[Building box correspondences]
*** Block opens ***
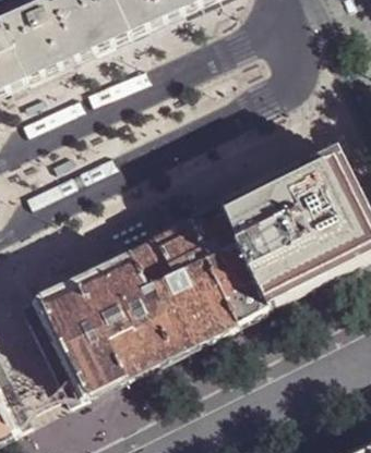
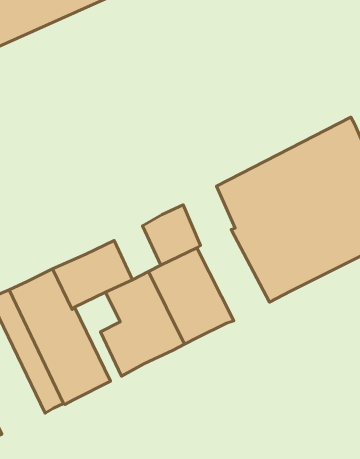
building: [190,204,266,322] -> none
building: [129,238,170,286] -> none
building: [94,297,135,376] -> none

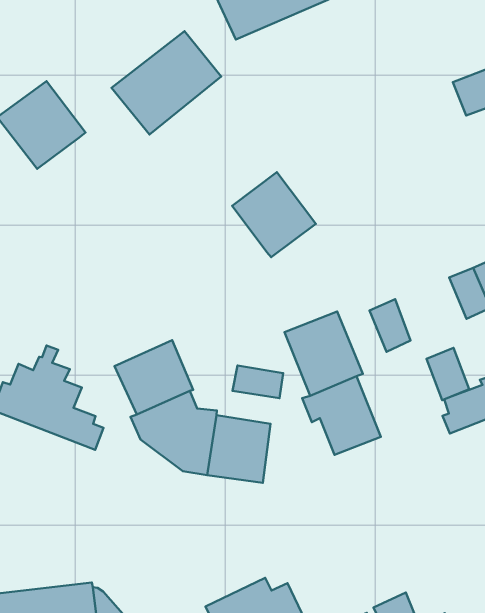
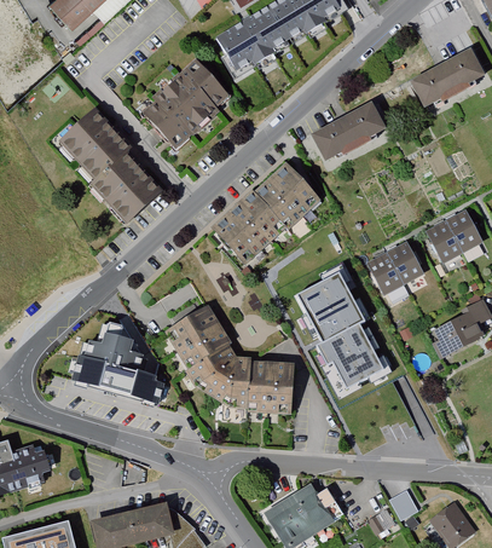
building: none -> [314,102,387,158]
building: none -> [88,155,157,225]
building: none -> [208,194,279,265]
building: [426,348,469,400] -> [384,246,421,288]
building: [232,365,283,398] -> none

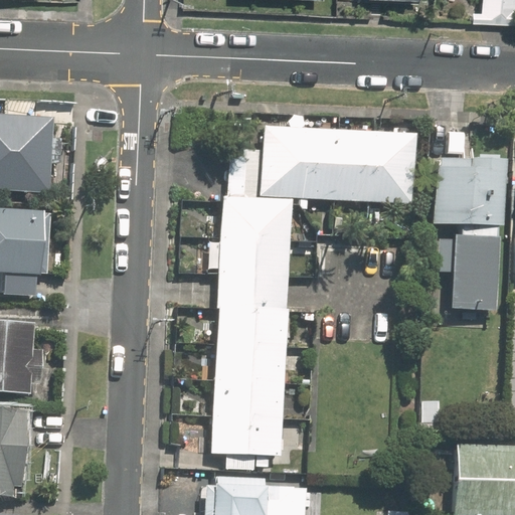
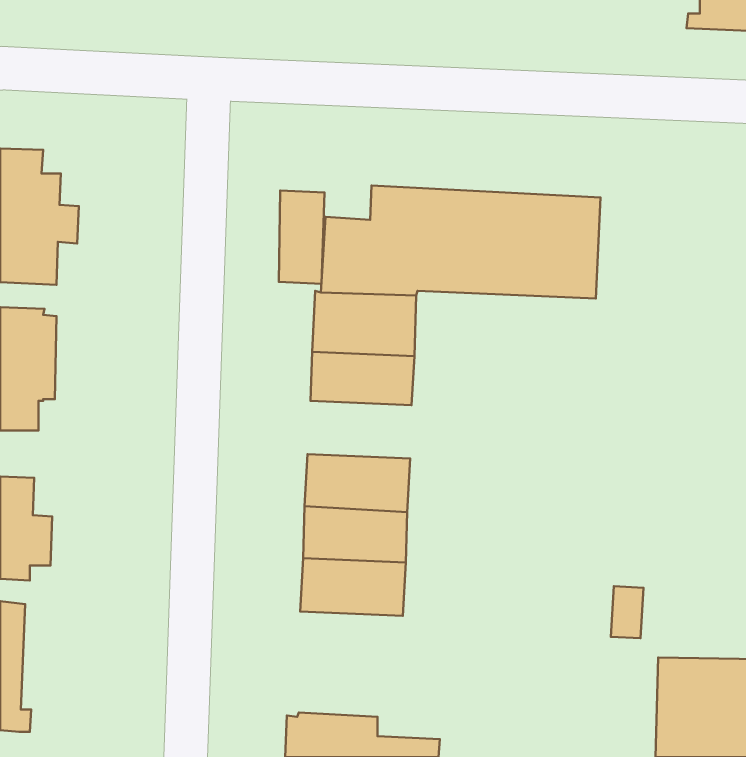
building: none -> [279,190,324,284]
building: [434,158,503,310] -> none
building: [217,272,288,311] -> none
building: [211,414,282,465] -> none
*** Block closes ***
**INSTRUCTION**
Would you copy every entry exactly as it stands, leaving out the pictures?

**SOLUTION**
building: [190,204,266,322] -> none
building: [129,238,170,286] -> none
building: [94,297,135,376] -> none

building: none -> [314,102,387,158]
building: none -> [88,155,157,225]
building: none -> [208,194,279,265]
building: [426,348,469,400] -> [384,246,421,288]
building: [232,365,283,398] -> none

building: none -> [279,190,324,284]
building: [434,158,503,310] -> none
building: [217,272,288,311] -> none
building: [211,414,282,465] -> none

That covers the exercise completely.